Content starts

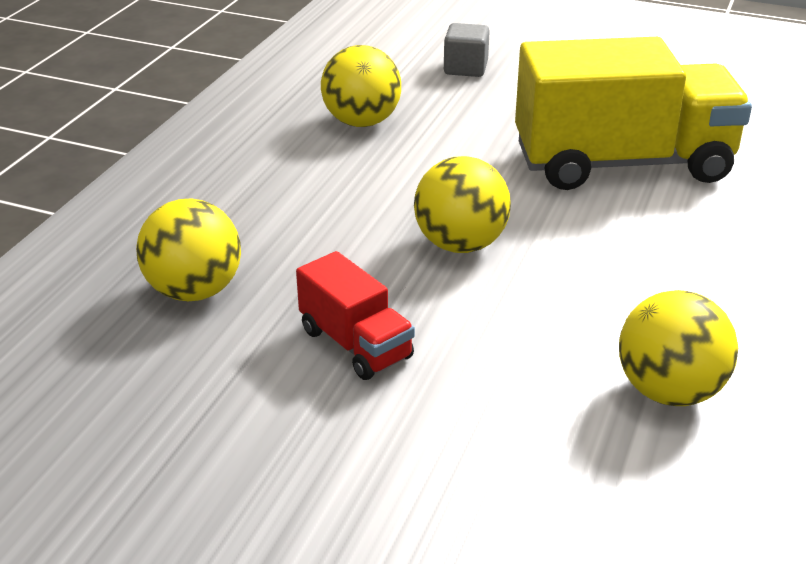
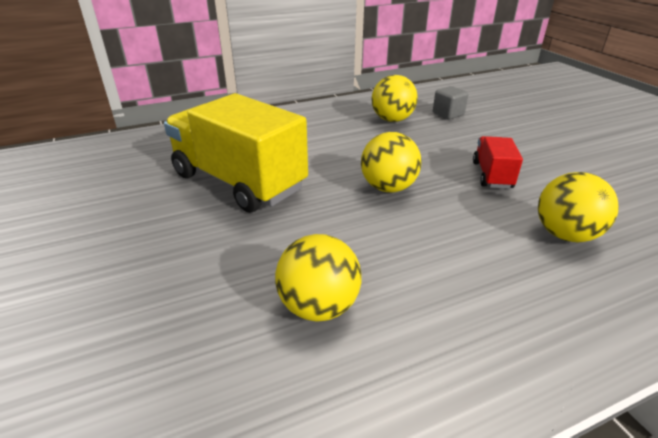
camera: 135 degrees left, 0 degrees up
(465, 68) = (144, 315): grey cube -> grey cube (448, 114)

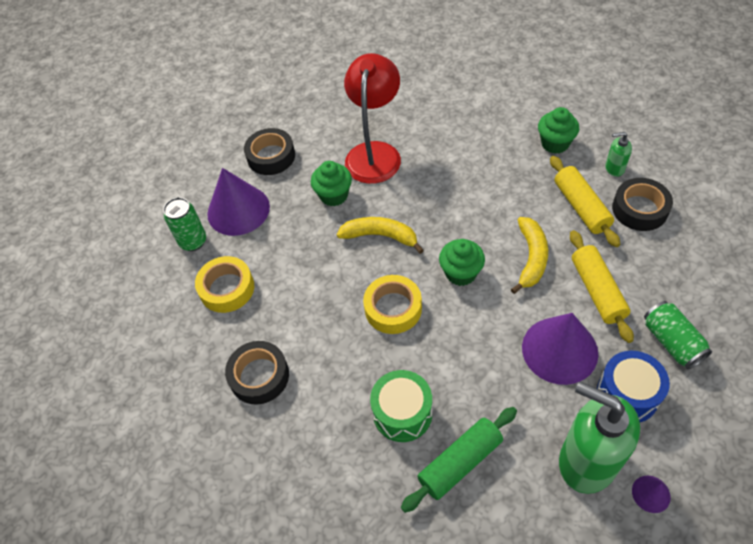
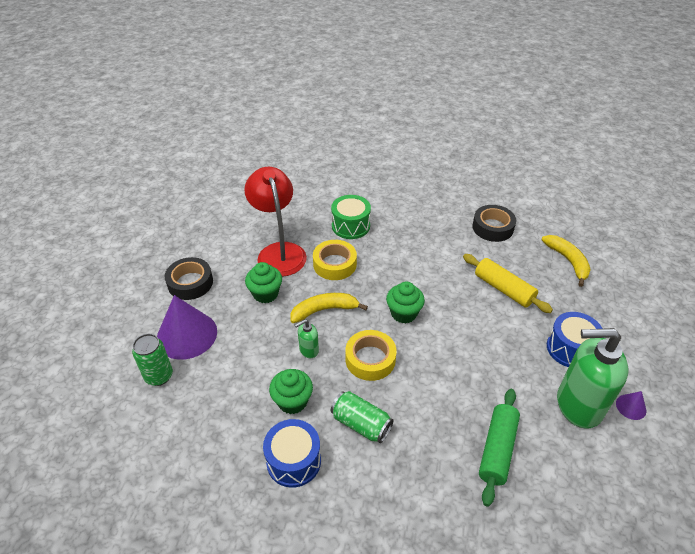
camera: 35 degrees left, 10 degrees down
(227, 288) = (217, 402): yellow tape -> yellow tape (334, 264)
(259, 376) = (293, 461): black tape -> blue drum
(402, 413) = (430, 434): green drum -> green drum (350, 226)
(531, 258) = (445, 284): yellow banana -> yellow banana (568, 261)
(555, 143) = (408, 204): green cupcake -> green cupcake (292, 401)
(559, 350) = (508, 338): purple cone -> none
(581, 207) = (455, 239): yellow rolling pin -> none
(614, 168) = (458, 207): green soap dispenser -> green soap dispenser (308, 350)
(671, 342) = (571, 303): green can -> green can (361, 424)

Content ends

[What is needed]
Give the total number of lines in the entries that contain the word "tape", with no other words.

[Finished task]
2